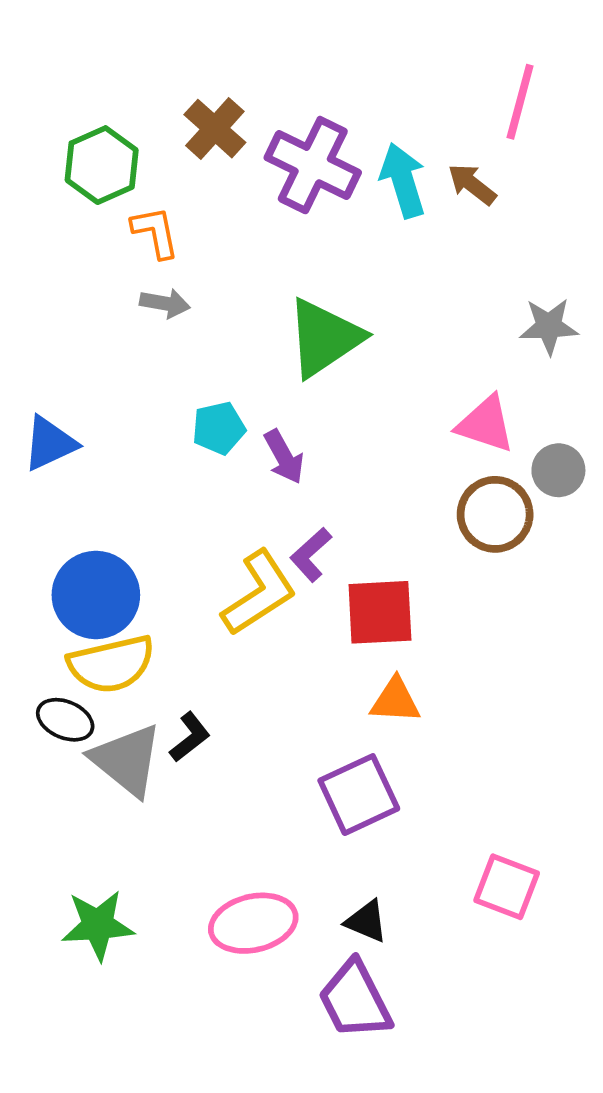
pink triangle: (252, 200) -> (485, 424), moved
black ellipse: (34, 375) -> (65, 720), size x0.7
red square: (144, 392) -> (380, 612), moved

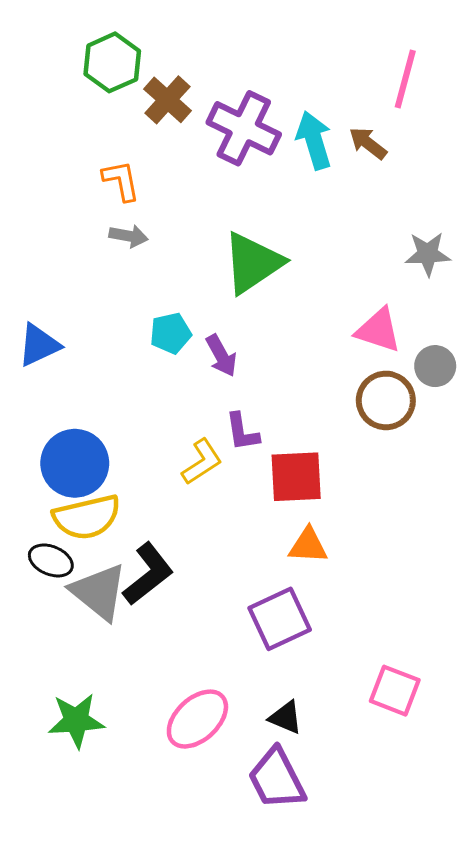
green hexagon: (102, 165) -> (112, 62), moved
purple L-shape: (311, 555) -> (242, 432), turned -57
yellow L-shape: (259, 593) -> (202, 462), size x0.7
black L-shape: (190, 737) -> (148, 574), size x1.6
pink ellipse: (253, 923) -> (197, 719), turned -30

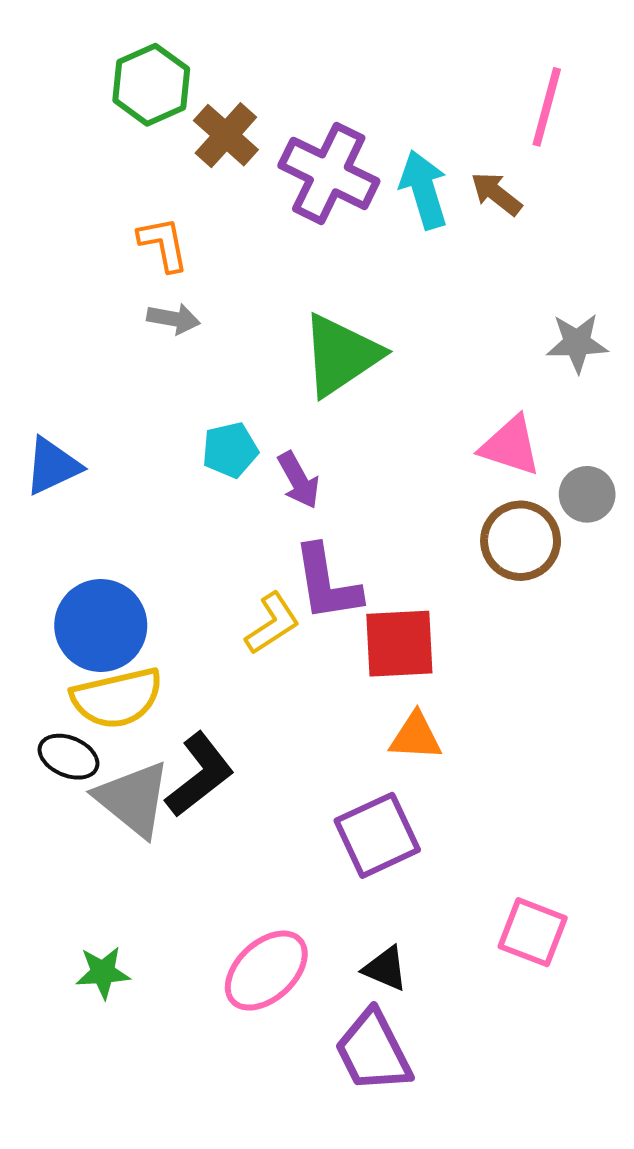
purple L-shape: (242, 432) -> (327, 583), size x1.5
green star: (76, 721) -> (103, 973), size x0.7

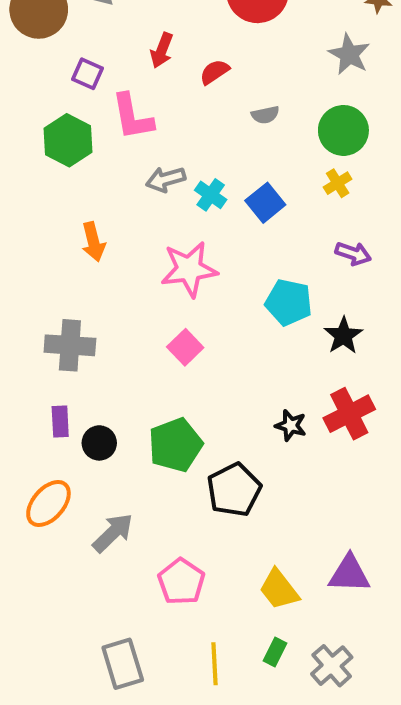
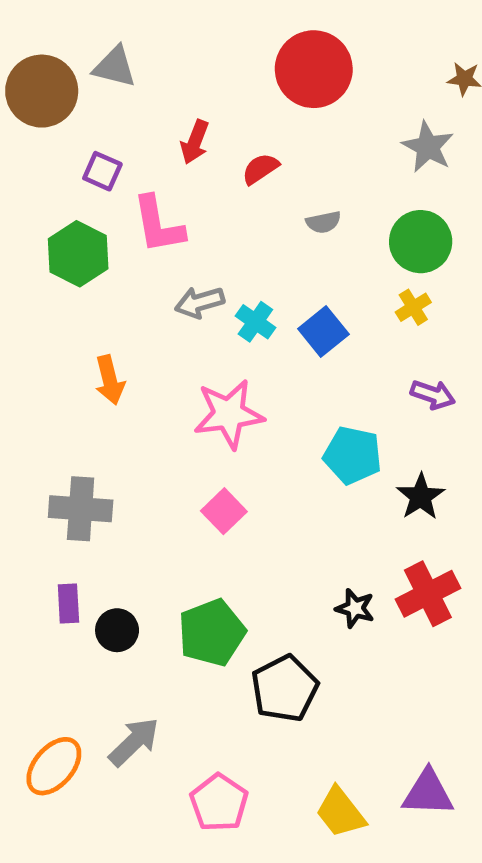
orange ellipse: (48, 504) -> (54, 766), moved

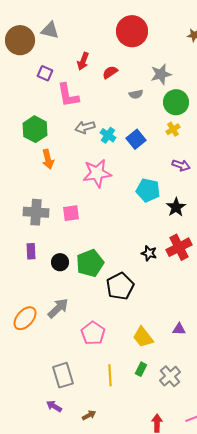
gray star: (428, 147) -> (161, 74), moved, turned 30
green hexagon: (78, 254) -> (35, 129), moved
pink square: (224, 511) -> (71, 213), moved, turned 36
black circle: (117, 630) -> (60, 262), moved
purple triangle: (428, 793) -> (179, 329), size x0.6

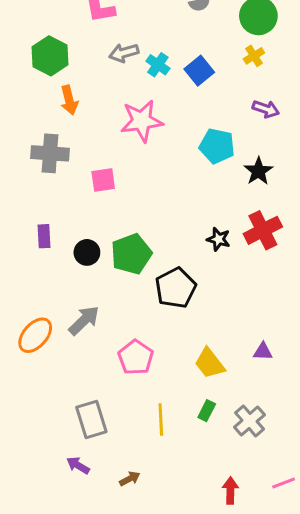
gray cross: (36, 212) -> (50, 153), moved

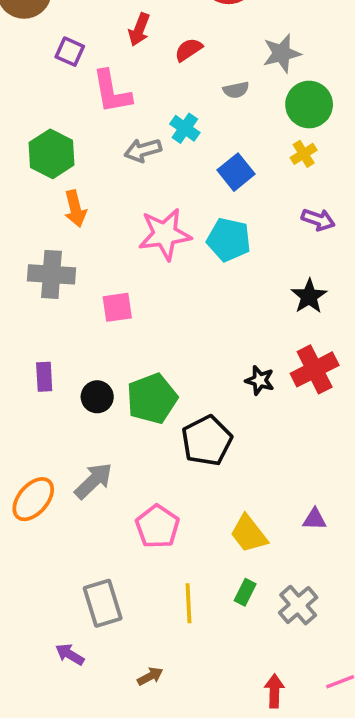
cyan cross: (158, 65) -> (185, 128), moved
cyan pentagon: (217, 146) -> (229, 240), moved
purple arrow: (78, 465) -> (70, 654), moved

_____

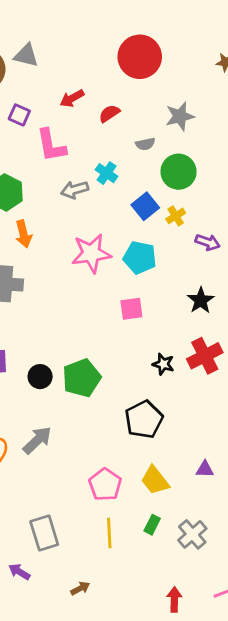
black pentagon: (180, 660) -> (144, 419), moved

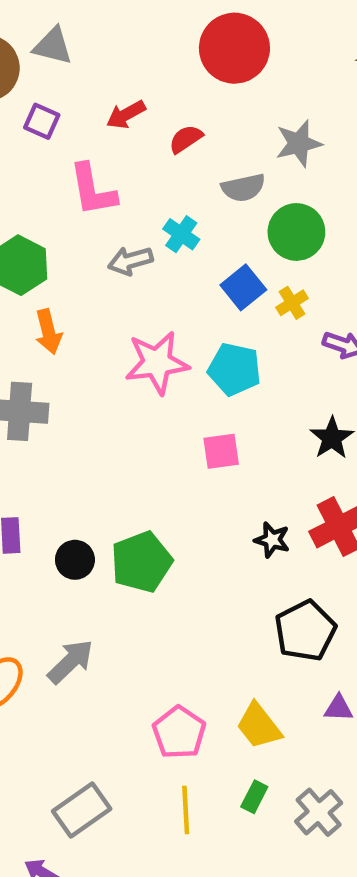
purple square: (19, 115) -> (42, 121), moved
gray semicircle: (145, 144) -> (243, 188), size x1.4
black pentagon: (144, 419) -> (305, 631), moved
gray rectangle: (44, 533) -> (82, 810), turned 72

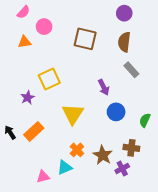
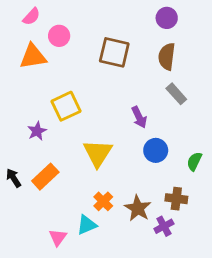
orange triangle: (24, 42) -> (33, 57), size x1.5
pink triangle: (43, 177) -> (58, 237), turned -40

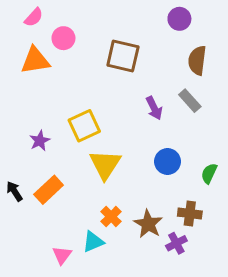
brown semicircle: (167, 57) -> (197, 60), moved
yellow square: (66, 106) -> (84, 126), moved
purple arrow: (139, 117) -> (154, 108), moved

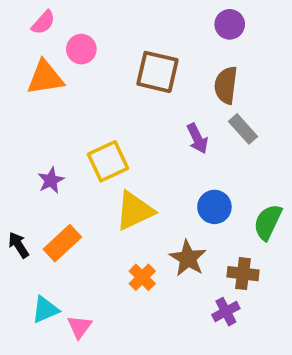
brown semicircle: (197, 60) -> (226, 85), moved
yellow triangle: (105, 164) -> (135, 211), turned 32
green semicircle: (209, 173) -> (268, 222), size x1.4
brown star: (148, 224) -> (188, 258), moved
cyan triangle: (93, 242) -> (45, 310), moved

_____

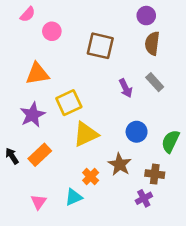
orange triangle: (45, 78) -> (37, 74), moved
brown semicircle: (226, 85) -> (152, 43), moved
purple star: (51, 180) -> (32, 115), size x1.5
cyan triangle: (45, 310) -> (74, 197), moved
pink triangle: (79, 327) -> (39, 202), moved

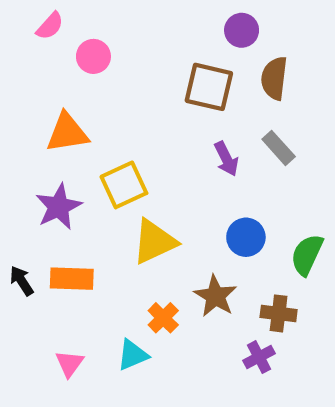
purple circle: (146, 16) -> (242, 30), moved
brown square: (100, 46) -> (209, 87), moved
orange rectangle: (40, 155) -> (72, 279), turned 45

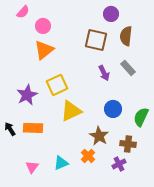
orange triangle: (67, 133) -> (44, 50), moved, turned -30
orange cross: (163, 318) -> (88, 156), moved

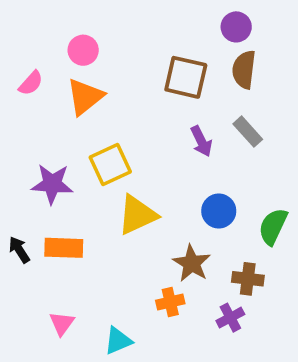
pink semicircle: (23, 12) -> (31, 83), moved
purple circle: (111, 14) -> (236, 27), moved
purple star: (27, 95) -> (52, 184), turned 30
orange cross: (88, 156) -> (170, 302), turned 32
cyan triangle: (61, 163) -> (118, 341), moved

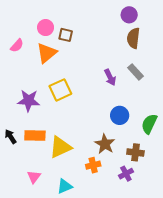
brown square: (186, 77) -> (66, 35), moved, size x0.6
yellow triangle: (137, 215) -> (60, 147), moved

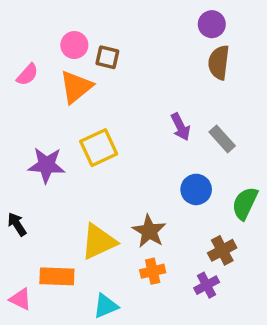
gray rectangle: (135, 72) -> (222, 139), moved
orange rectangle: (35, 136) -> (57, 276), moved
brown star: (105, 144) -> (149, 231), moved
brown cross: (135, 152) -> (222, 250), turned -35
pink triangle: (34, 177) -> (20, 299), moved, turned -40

_____

§ **EXERCISE PROMPT**: From the line with "pink triangle: (252, 200)" up to and including the line with "black circle: (117, 630) -> (60, 262), moved" above, retype every line exactly and nothing more; leave out the pictures.

§ **REPLY TO THE TASK**:
pink triangle: (252, 200) -> (485, 424), moved
black ellipse: (34, 375) -> (65, 720), size x0.7
red square: (144, 392) -> (380, 612), moved

green hexagon: (102, 165) -> (112, 62), moved
purple L-shape: (311, 555) -> (242, 432), turned -57
yellow L-shape: (259, 593) -> (202, 462), size x0.7
black L-shape: (190, 737) -> (148, 574), size x1.6
pink ellipse: (253, 923) -> (197, 719), turned -30

purple L-shape: (242, 432) -> (327, 583), size x1.5
green star: (76, 721) -> (103, 973), size x0.7

orange ellipse: (48, 504) -> (54, 766), moved

gray star: (428, 147) -> (161, 74), moved, turned 30
green hexagon: (78, 254) -> (35, 129), moved
pink square: (224, 511) -> (71, 213), moved, turned 36
black circle: (117, 630) -> (60, 262), moved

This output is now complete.